# EXERCISE
From the listing below, set down exactly the lines between the one holding "camera: 130 degrees left, 15 degrees down" and the one holding "toy pear (scarlet)", inclusive. No other line is wanted.

——

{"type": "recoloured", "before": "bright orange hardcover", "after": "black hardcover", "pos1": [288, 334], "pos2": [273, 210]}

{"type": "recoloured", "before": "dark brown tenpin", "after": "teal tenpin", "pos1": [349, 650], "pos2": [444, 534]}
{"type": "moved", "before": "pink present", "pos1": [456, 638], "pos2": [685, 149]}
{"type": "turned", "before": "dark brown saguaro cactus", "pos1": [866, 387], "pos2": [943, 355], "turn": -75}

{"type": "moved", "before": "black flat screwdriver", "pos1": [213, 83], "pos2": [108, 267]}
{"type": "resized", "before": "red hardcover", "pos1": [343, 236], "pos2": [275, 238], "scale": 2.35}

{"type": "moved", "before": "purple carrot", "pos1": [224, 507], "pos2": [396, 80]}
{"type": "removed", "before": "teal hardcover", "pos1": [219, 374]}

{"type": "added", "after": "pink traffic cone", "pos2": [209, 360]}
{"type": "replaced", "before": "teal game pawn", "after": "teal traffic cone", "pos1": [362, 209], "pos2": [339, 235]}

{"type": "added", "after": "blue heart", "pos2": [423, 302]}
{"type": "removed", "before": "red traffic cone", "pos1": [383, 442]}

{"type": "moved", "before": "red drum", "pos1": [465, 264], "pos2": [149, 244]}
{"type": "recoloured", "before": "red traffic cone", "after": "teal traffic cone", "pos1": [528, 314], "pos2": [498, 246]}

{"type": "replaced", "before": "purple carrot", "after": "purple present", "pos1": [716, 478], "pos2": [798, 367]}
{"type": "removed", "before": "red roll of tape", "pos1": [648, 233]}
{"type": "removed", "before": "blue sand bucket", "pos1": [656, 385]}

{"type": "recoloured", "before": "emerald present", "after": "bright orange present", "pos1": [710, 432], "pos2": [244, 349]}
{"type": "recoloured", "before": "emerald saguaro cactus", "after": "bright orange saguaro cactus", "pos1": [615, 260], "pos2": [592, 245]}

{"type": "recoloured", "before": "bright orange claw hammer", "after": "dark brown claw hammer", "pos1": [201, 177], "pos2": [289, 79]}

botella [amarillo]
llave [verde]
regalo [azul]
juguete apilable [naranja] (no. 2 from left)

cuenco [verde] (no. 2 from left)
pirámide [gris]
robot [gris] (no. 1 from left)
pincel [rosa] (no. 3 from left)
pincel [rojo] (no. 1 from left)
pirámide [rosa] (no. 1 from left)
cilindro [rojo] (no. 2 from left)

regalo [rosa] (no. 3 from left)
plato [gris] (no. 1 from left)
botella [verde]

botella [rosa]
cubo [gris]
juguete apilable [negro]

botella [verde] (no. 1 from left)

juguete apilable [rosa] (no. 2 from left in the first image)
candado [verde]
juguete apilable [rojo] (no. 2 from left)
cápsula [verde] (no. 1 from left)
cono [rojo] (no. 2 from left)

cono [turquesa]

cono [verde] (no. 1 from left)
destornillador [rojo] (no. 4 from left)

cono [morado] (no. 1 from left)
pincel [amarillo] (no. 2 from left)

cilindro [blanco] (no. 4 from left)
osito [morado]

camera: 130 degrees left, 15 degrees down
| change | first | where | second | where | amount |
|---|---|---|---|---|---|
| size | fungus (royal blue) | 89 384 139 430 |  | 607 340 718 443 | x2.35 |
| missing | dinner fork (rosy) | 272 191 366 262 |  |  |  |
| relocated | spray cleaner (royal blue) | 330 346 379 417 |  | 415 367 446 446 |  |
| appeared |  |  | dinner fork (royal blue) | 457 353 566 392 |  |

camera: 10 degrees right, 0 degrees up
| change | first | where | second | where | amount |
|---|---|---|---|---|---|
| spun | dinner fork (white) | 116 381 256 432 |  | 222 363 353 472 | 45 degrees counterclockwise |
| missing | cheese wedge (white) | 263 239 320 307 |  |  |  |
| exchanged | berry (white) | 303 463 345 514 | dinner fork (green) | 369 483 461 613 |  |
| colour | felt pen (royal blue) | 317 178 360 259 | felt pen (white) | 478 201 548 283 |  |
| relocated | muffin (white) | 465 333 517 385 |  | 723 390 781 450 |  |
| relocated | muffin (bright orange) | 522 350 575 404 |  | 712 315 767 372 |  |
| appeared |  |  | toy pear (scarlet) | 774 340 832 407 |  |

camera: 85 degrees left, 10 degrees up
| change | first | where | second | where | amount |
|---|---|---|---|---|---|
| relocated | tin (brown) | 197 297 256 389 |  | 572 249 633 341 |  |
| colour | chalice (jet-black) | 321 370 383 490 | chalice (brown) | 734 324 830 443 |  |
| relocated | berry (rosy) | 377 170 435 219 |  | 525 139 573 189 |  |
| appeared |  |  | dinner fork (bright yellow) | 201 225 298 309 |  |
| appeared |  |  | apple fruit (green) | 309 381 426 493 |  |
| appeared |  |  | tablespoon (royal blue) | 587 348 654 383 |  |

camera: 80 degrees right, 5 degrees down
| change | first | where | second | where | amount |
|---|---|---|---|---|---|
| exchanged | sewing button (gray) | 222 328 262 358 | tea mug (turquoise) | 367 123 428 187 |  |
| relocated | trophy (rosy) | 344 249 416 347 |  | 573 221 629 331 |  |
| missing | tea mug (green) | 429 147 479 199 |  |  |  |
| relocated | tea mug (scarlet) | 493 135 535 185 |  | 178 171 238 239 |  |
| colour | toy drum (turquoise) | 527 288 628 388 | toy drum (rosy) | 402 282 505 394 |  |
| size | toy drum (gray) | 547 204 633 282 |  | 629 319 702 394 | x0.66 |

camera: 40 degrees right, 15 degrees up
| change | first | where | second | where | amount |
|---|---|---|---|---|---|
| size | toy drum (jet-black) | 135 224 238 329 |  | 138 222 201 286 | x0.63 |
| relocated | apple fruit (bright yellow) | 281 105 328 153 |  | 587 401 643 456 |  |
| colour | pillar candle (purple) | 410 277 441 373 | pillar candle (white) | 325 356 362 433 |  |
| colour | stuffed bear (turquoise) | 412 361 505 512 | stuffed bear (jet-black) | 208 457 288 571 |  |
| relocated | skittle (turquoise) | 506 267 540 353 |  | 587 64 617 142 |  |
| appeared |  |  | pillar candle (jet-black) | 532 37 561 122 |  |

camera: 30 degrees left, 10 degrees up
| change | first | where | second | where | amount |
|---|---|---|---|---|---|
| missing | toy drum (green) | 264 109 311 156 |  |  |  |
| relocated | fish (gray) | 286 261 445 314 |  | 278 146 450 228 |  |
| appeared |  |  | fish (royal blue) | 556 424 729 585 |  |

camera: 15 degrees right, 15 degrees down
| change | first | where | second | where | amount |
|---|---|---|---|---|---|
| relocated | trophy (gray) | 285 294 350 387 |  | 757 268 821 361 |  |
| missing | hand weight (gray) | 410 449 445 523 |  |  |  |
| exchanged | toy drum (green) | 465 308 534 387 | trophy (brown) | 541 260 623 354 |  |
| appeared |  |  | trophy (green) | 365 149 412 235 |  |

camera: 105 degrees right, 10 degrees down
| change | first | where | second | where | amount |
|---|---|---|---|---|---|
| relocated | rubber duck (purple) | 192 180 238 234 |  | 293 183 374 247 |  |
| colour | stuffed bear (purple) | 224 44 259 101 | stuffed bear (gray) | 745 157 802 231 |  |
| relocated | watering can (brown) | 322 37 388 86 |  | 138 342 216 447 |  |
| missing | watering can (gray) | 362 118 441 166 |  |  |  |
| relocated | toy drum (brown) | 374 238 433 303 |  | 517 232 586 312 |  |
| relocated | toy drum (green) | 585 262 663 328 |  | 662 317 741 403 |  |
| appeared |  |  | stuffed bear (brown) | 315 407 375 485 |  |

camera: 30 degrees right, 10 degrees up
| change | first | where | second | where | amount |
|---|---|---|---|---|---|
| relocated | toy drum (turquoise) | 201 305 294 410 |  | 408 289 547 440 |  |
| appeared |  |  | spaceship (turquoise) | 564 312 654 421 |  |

——

# WRITTEN REPLY
camera: 130 degrees left, 15 degrees down
| change | first | where | second | where | amount |
|---|---|---|---|---|---|
| size | fungus (royal blue) | 89 384 139 430 |  | 607 340 718 443 | x2.35 |
| missing | dinner fork (rosy) | 272 191 366 262 |  |  |  |
| relocated | spray cleaner (royal blue) | 330 346 379 417 |  | 415 367 446 446 |  |
| appeared |  |  | dinner fork (royal blue) | 457 353 566 392 |  |

camera: 10 degrees right, 0 degrees up
| change | first | where | second | where | amount |
|---|---|---|---|---|---|
| spun | dinner fork (white) | 116 381 256 432 |  | 222 363 353 472 | 45 degrees counterclockwise |
| missing | cheese wedge (white) | 263 239 320 307 |  |  |  |
| exchanged | berry (white) | 303 463 345 514 | dinner fork (green) | 369 483 461 613 |  |
| colour | felt pen (royal blue) | 317 178 360 259 | felt pen (white) | 478 201 548 283 |  |
| relocated | muffin (white) | 465 333 517 385 |  | 723 390 781 450 |  |
| relocated | muffin (bright orange) | 522 350 575 404 |  | 712 315 767 372 |  |
| appeared |  |  | toy pear (scarlet) | 774 340 832 407 |  |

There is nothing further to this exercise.